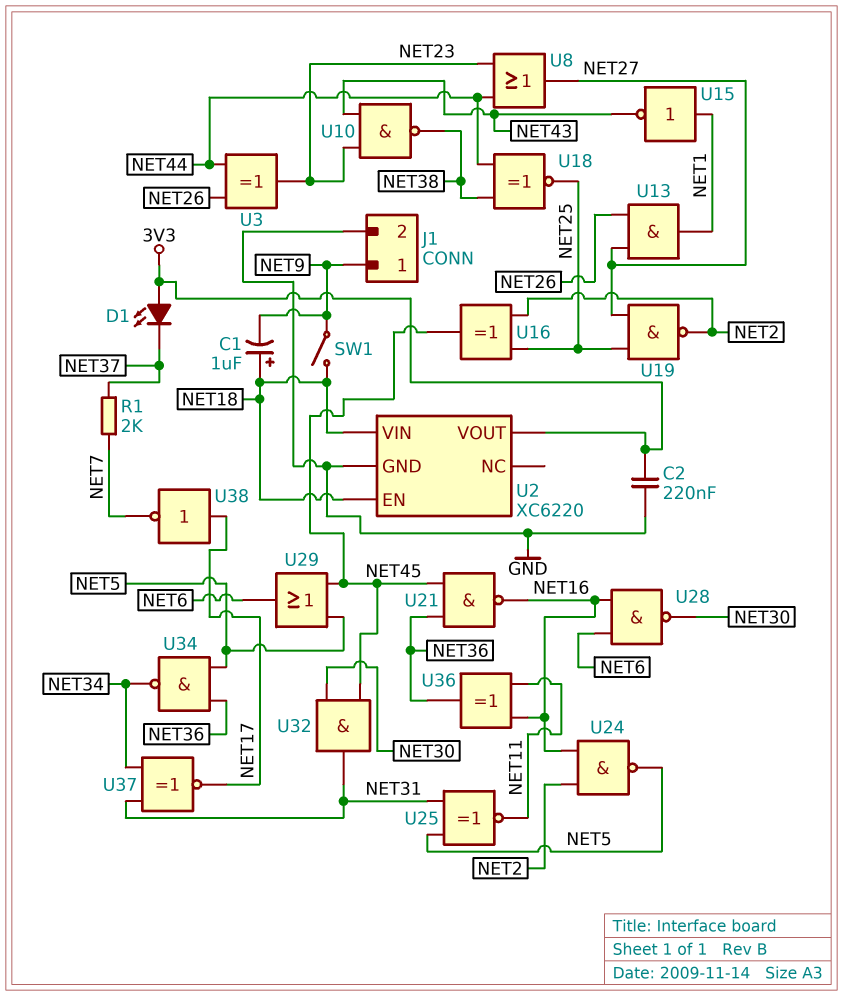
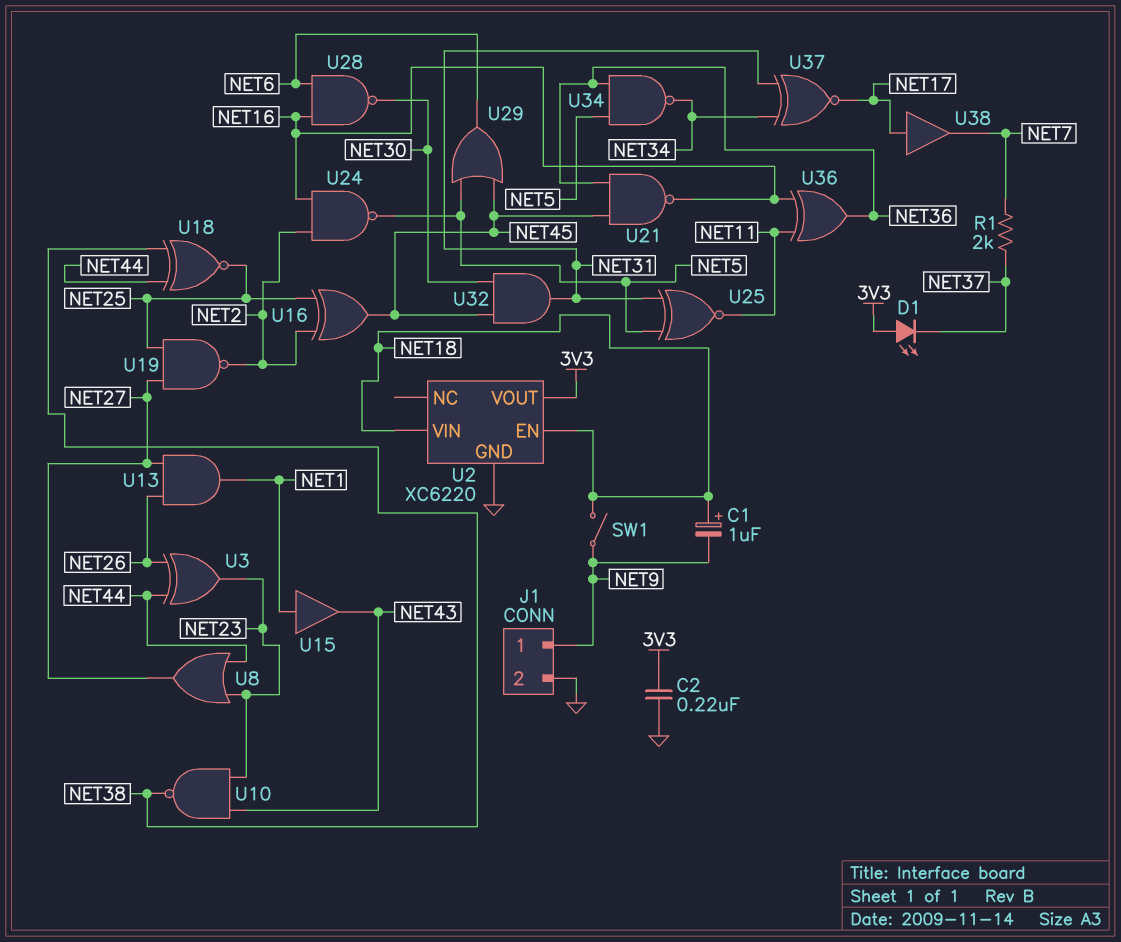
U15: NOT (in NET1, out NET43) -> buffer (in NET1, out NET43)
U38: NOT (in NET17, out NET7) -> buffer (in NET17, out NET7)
==
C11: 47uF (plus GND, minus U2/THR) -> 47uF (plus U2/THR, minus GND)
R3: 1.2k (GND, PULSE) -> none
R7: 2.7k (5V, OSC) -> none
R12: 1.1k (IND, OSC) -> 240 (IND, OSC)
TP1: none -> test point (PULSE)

**WHAT IS EXPECTED**
In the listing above, find the line containing "R3: 1.2k (GND, PULSE) -> none" and the line containing "TP1: none -> test point (PULSE)", then retype both and every line between them exactly, with nothing else.

**WRITTEN RESPONSE**
R3: 1.2k (GND, PULSE) -> none
R7: 2.7k (5V, OSC) -> none
R12: 1.1k (IND, OSC) -> 240 (IND, OSC)
TP1: none -> test point (PULSE)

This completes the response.